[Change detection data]

⟨

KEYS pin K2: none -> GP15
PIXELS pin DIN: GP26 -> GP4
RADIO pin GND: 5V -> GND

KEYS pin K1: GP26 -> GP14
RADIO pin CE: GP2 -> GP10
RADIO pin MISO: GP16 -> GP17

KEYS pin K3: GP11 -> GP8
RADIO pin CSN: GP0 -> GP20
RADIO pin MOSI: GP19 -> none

⟩
⟨

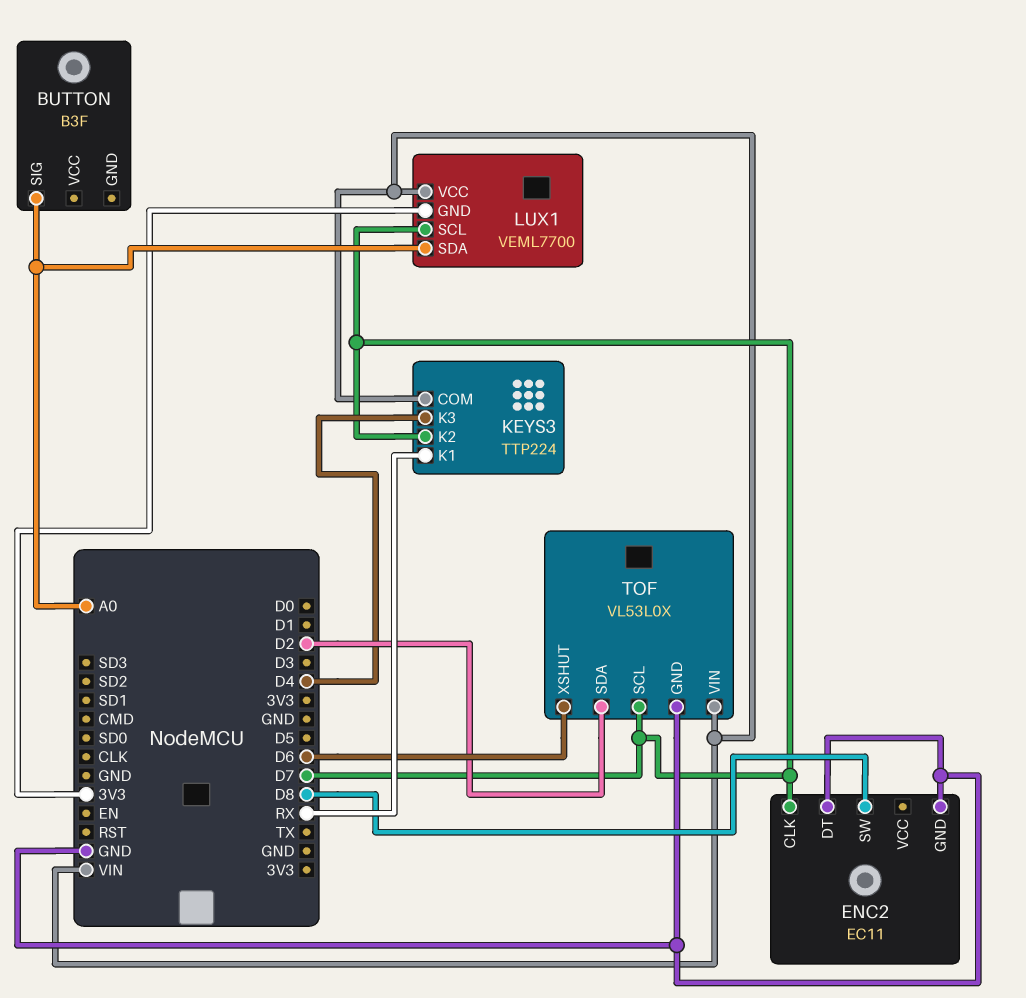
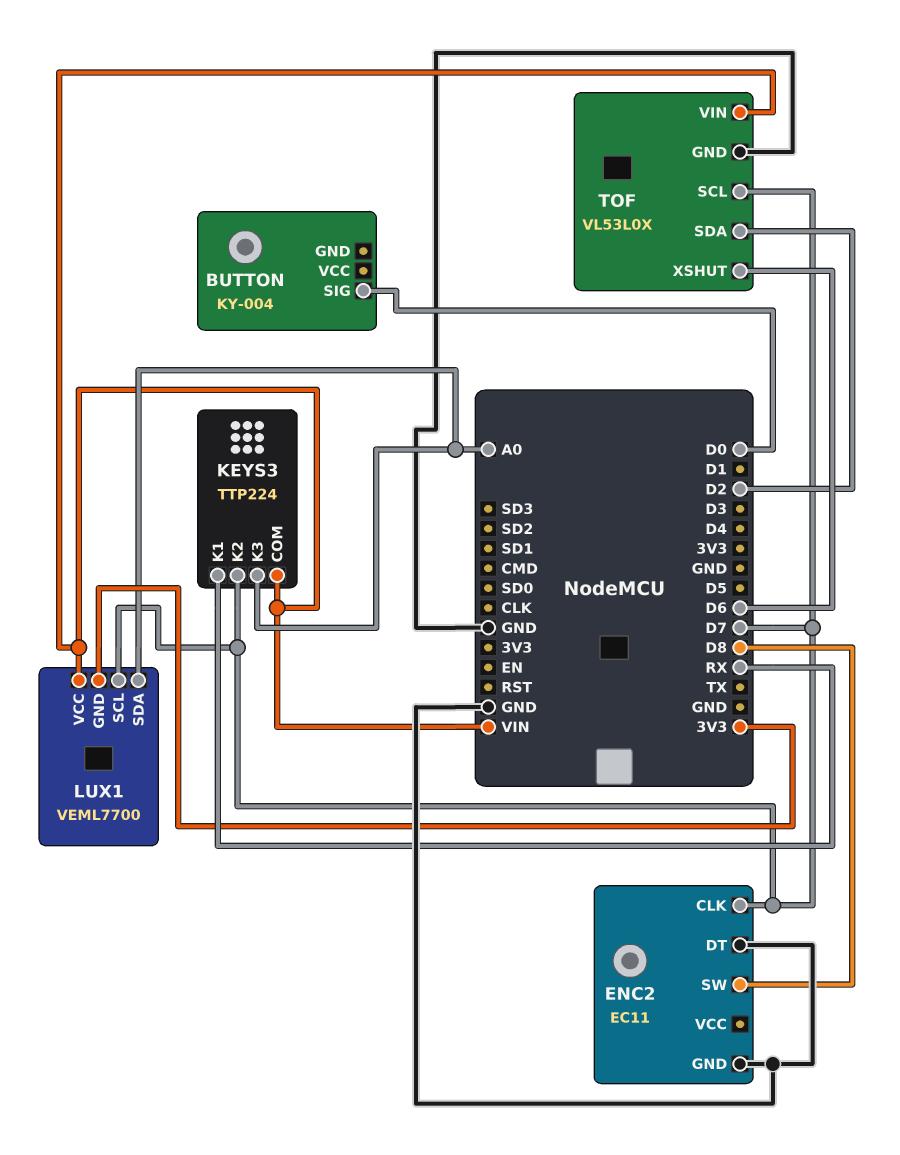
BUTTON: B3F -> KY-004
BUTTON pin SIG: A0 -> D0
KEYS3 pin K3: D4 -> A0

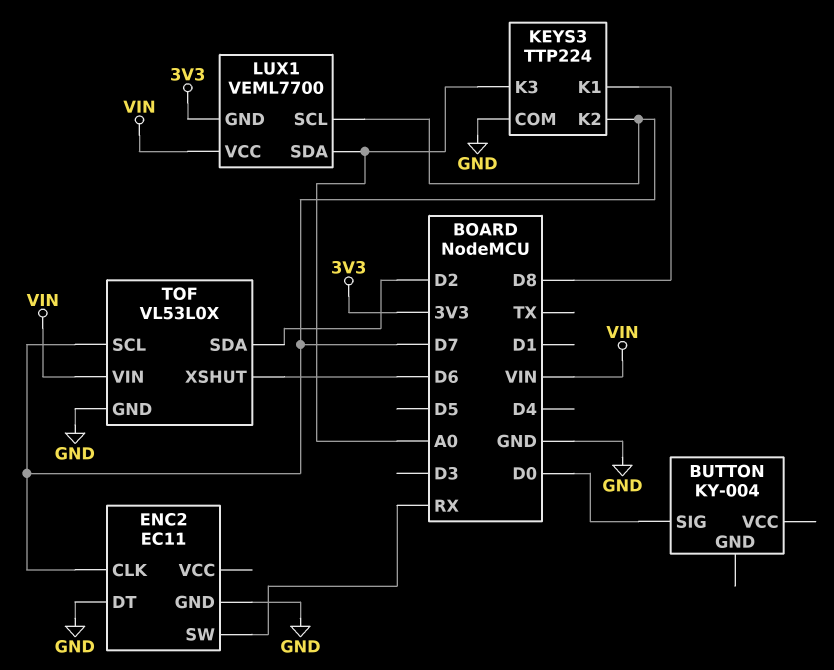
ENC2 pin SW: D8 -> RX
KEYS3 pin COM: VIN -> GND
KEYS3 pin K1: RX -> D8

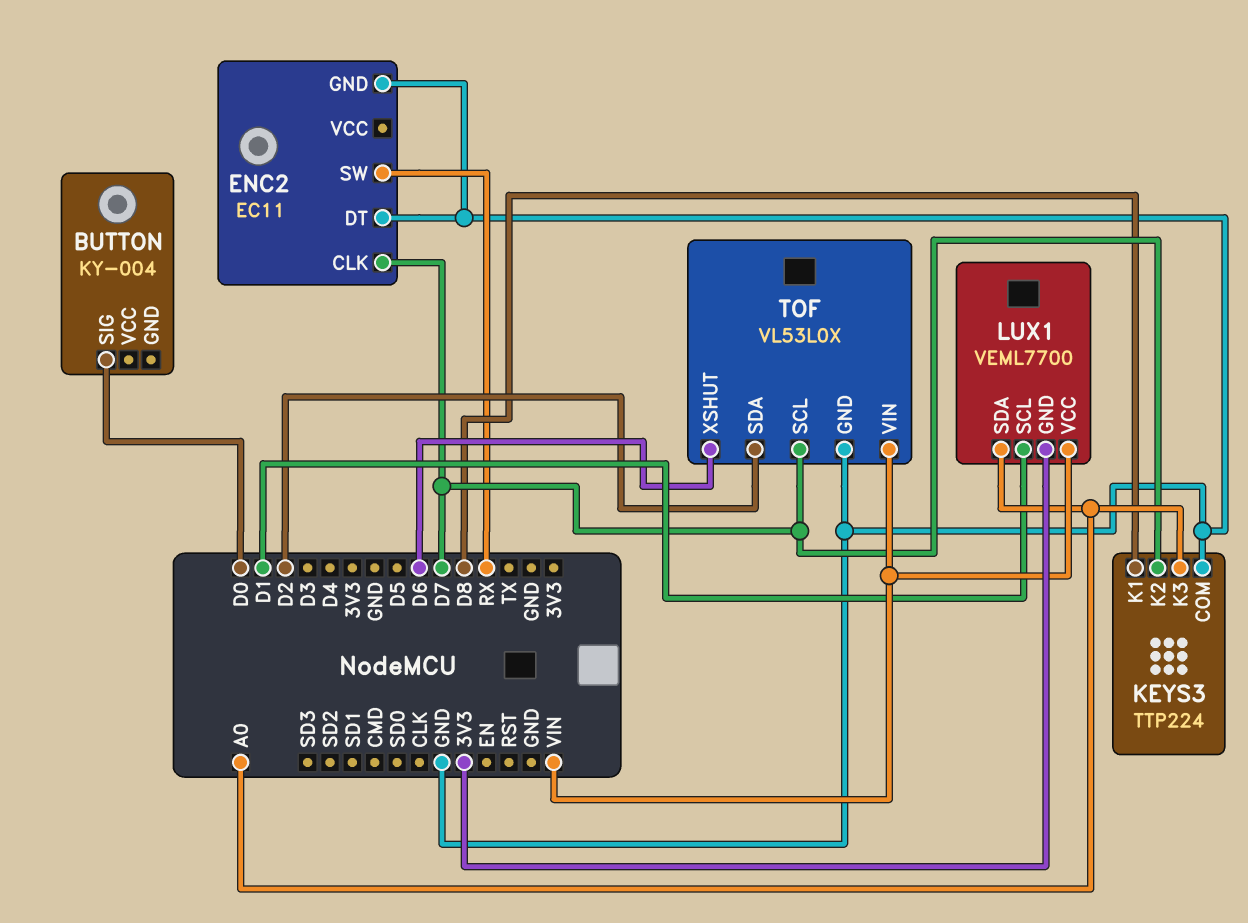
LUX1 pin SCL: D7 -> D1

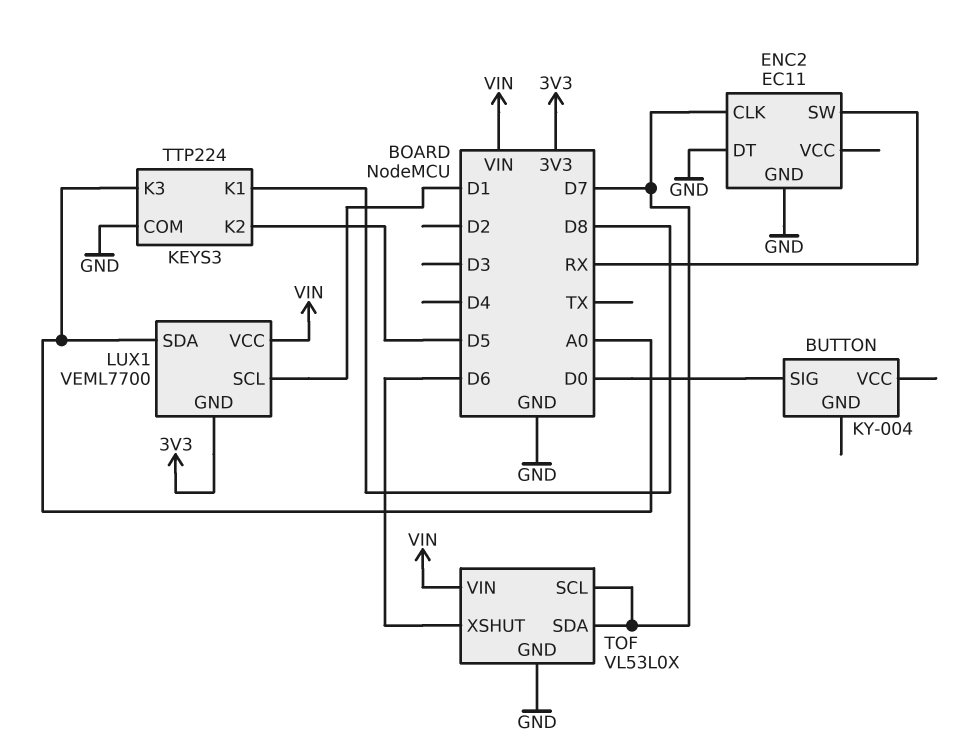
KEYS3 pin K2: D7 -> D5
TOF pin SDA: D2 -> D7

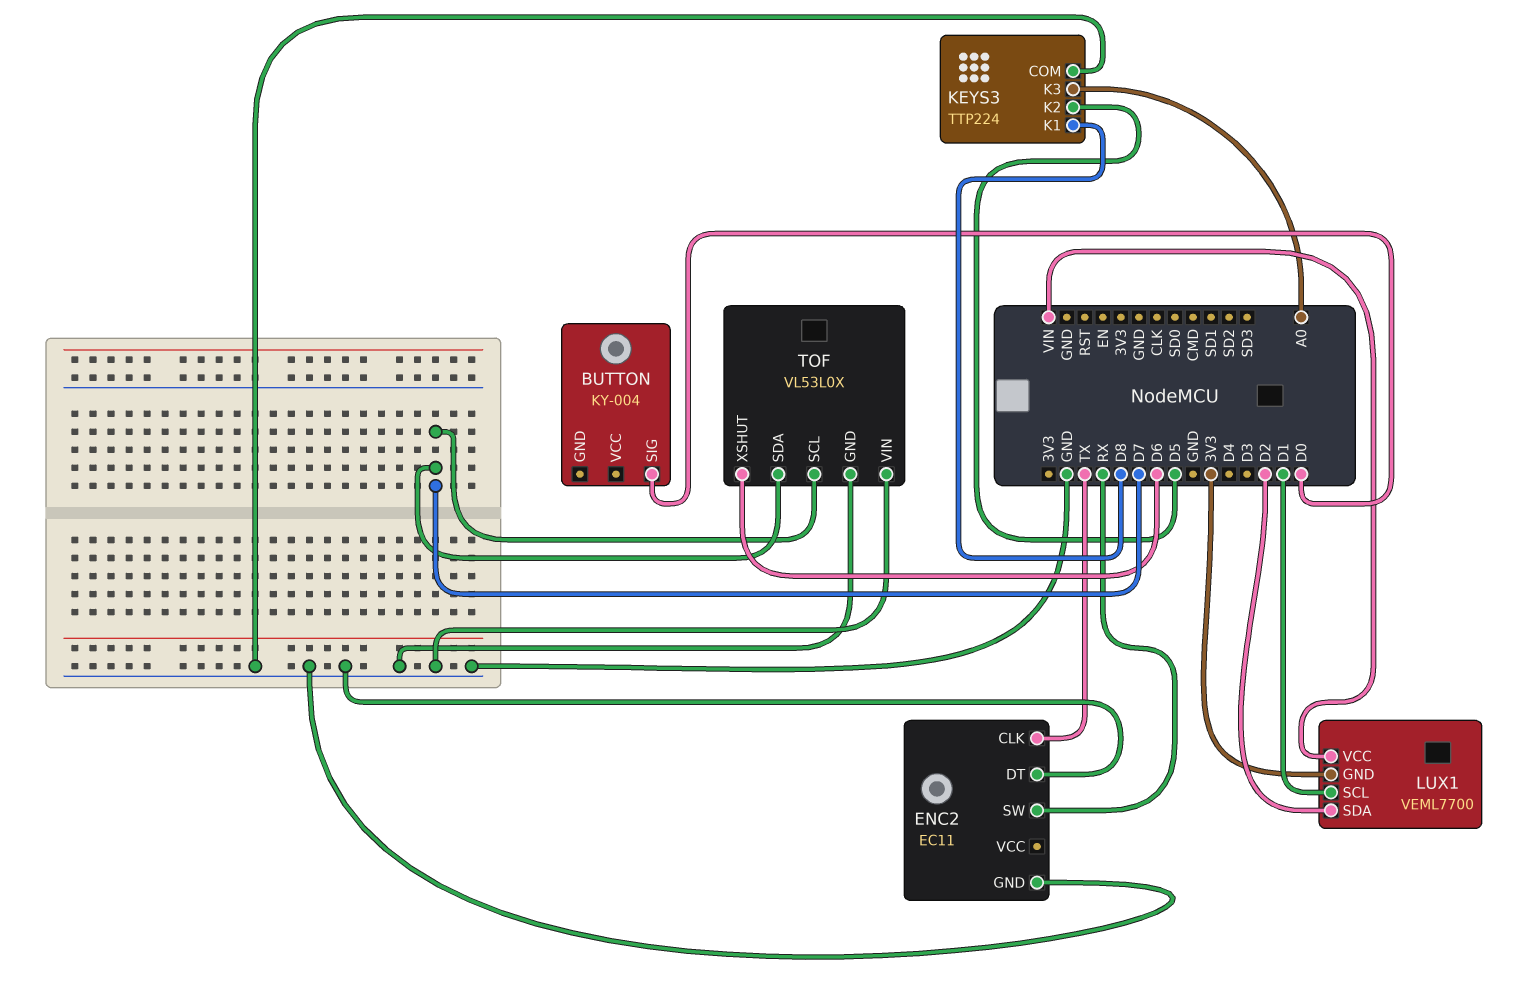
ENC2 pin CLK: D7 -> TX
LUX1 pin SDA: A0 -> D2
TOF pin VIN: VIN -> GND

⟩

◆ THE PROBLEM:
Look through the entries above, find each line containing "RADIO", and copy it.

◆ RESULT OF THE TASK:
RADIO pin GND: 5V -> GND
RADIO pin CE: GP2 -> GP10
RADIO pin MISO: GP16 -> GP17
RADIO pin CSN: GP0 -> GP20
RADIO pin MOSI: GP19 -> none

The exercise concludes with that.